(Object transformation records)
Content starts

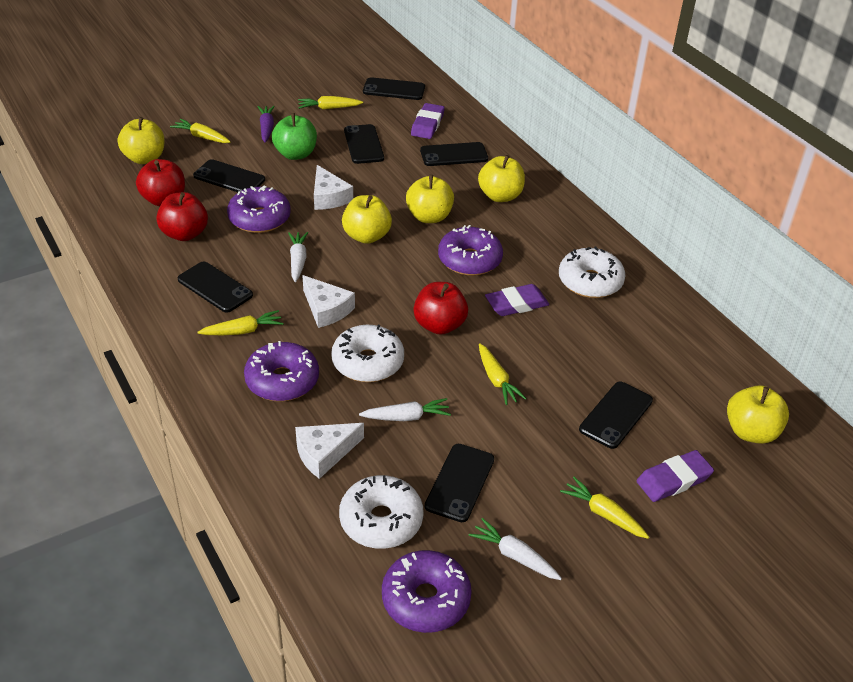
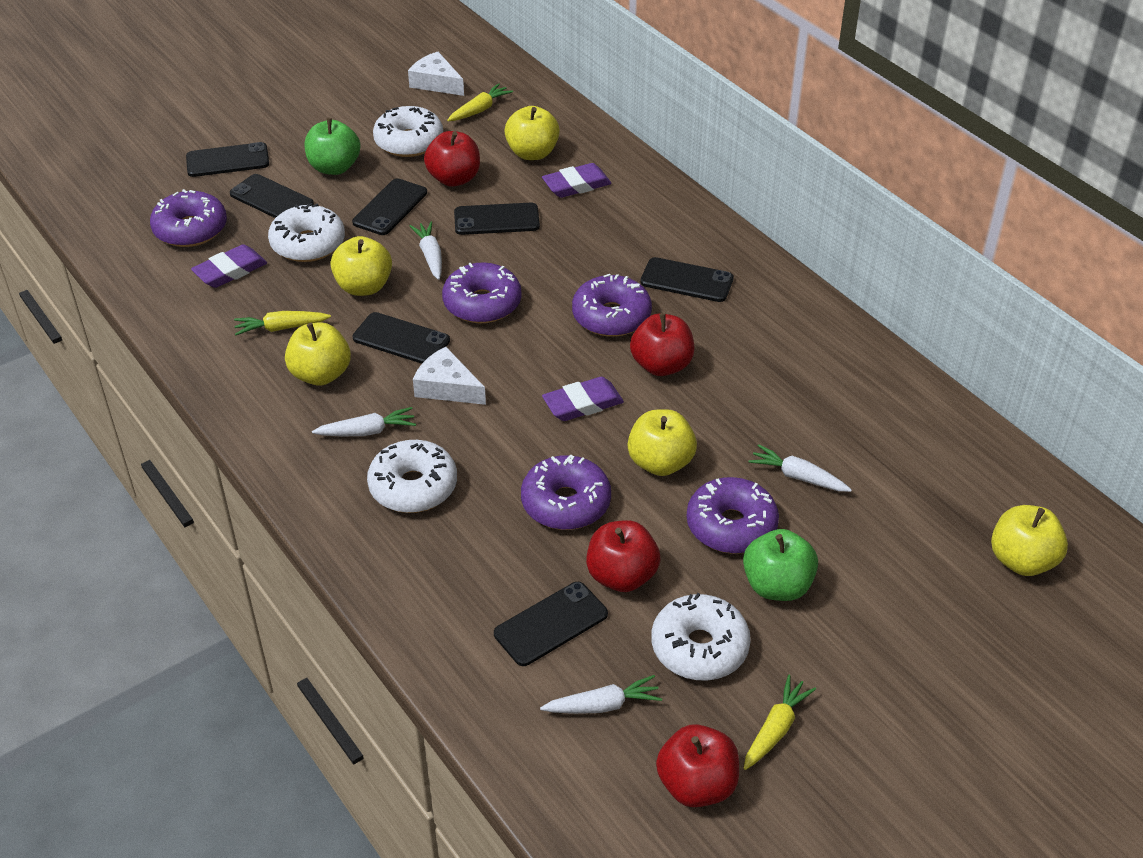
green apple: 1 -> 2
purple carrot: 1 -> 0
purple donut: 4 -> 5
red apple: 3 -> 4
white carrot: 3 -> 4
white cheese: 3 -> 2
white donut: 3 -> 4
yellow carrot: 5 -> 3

Content ends

■ Exercise
Only the lines from the one containing "purple donut: 4 -> 5" through the end of the records above belong in the output, each exactly as it stands, both ends included.

■ Output of the exercise
purple donut: 4 -> 5
red apple: 3 -> 4
white carrot: 3 -> 4
white cheese: 3 -> 2
white donut: 3 -> 4
yellow carrot: 5 -> 3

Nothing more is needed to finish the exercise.